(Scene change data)
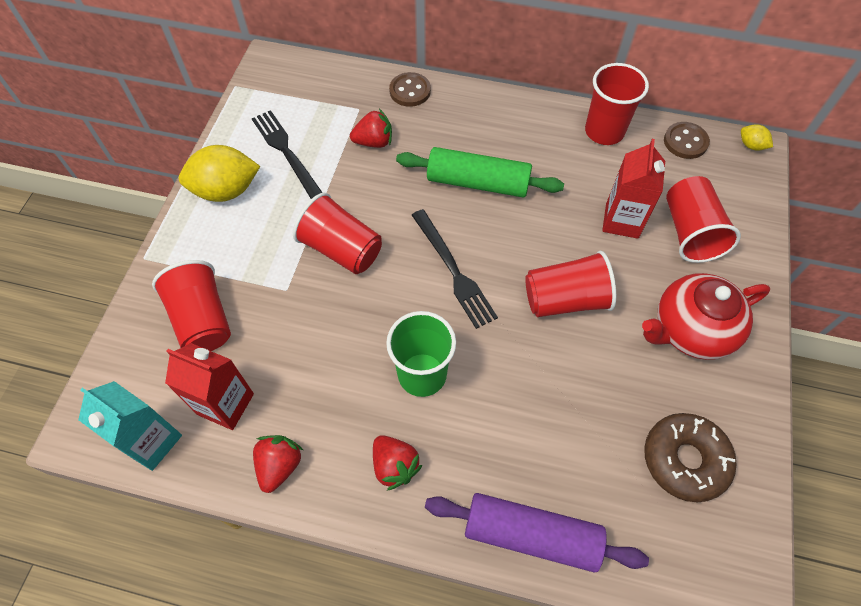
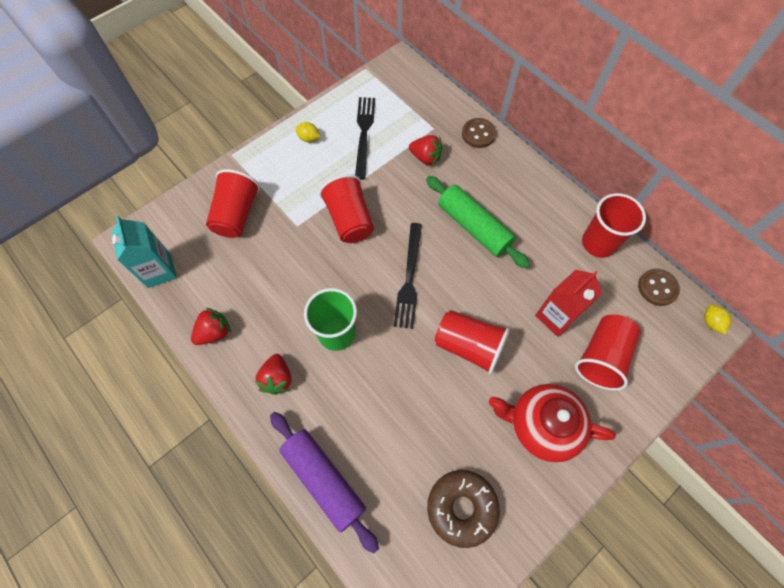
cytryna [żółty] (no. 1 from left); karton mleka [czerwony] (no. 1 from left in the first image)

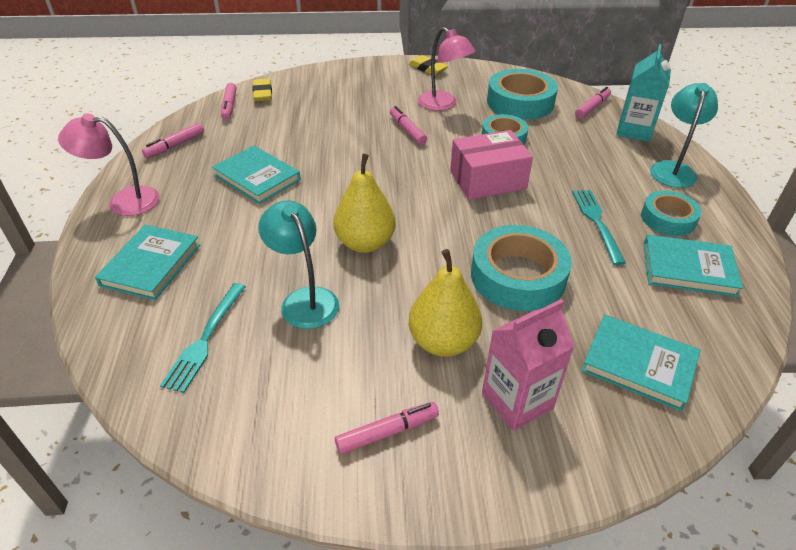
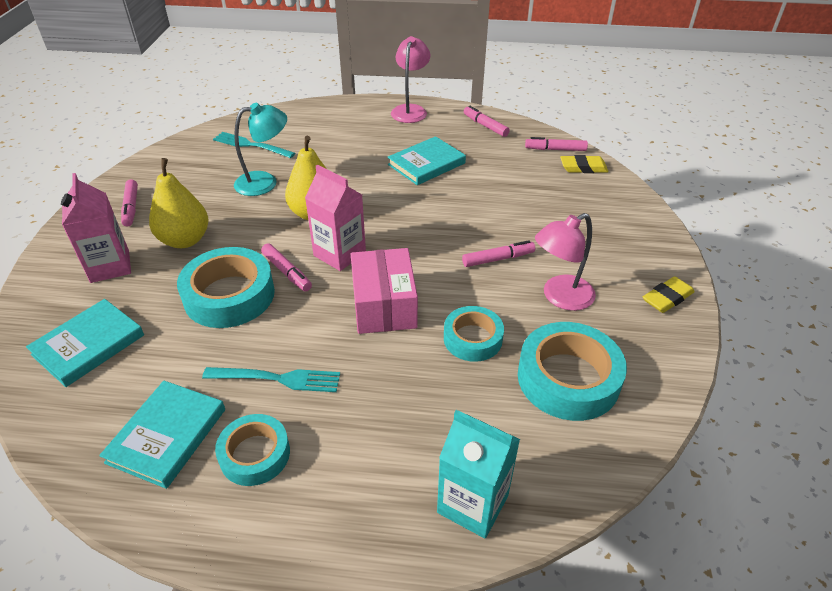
lampka [turkusowy] (no. 2 from left in the first image); flamaster [różowy] (no. 2 from left); książka [turkusowy] (no. 1 from left in the first image); karton mleka [różowy] (no. 2 from left)

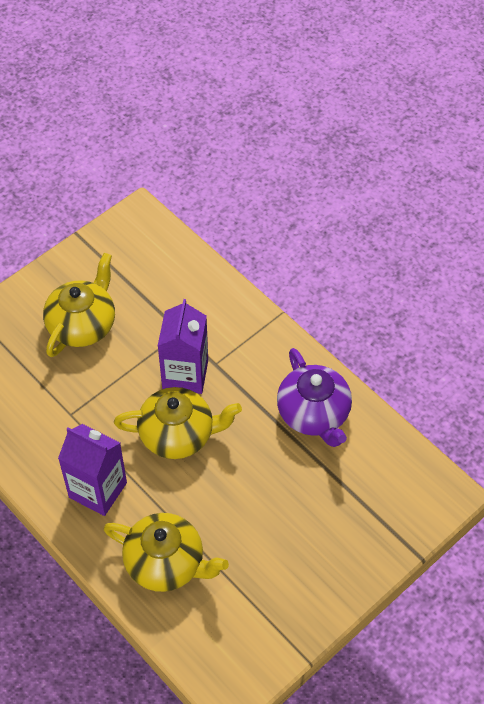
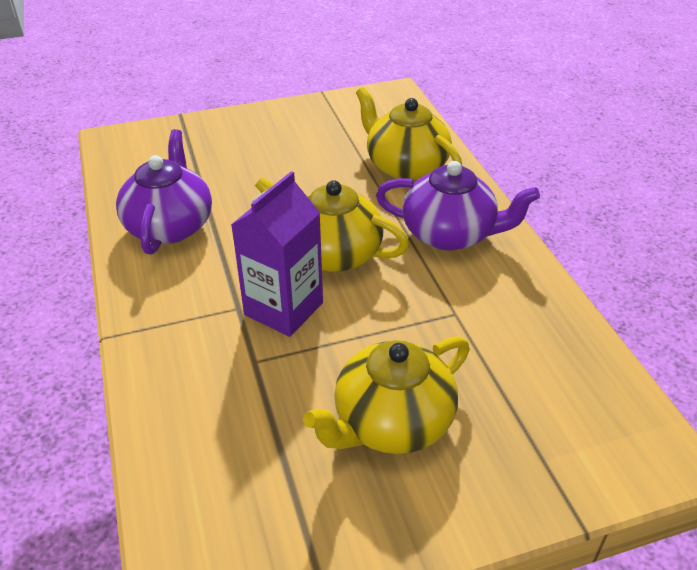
imbryk [fioletowy] (no. 2 from left)

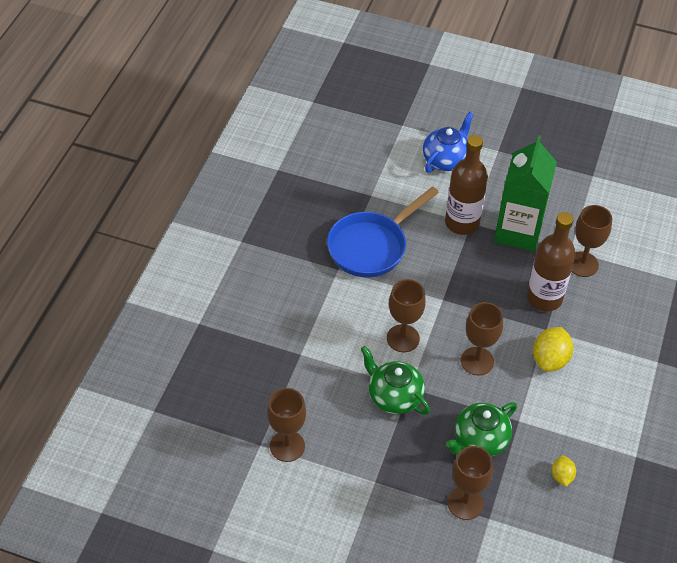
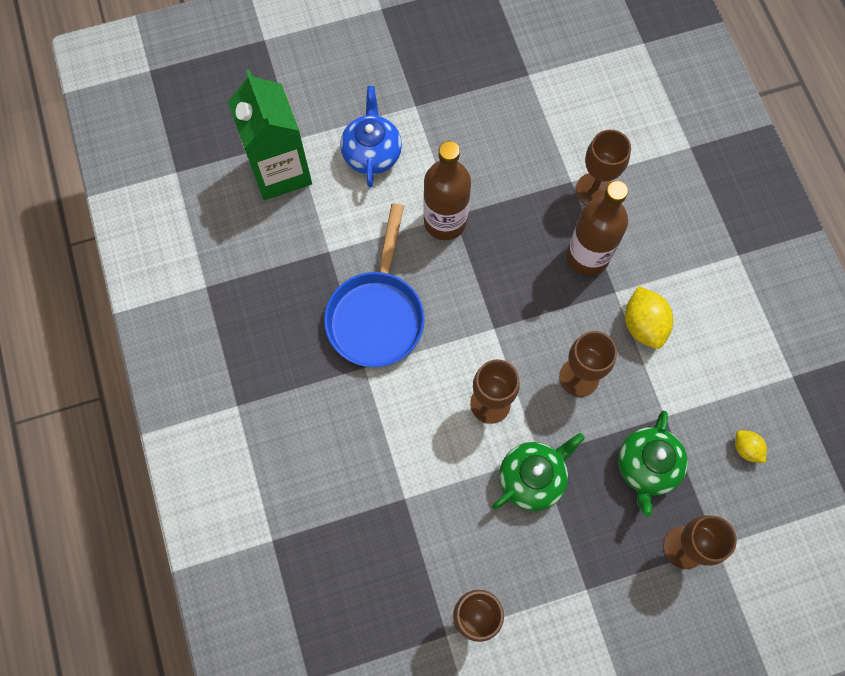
karton mleka [zielony]; imbryk [zielony] (no. 1 from left)

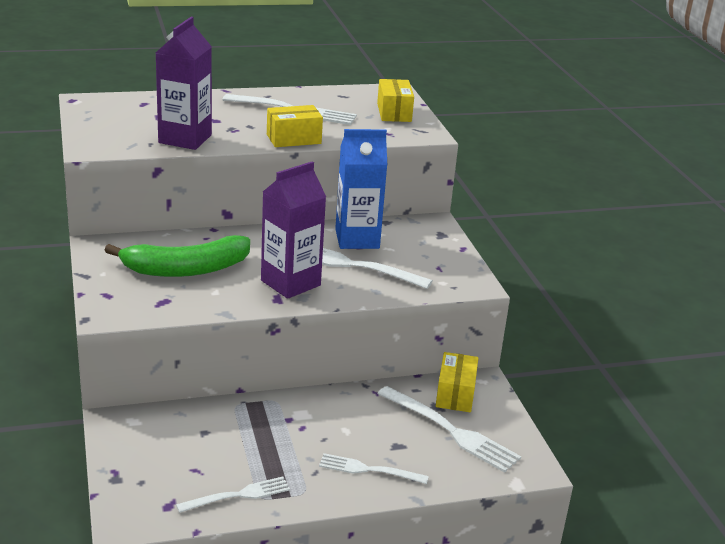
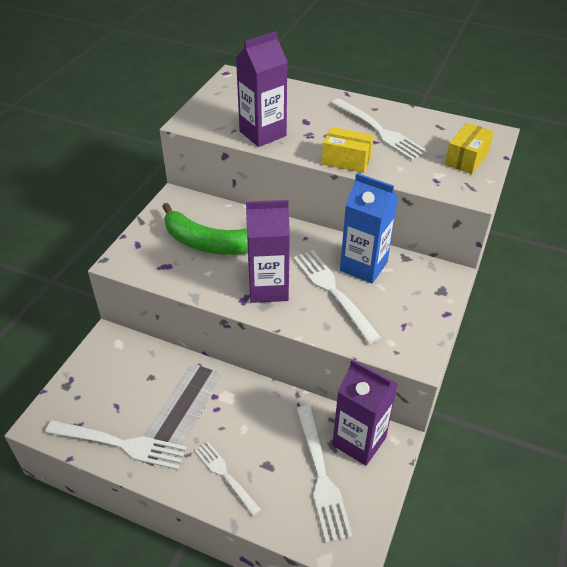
karton mleka [fioletowy] (no. 3 from left); widelec [biały] (no. 1 from left)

§ **Required action**
From the line that holds "karton mleka [zielony];" to the last line of the data, return those lines exactly and nothing else; both ends count, and pictures stay out.

§ **Answer box**
karton mleka [zielony]; imbryk [zielony] (no. 1 from left)

karton mleka [fioletowy] (no. 3 from left); widelec [biały] (no. 1 from left)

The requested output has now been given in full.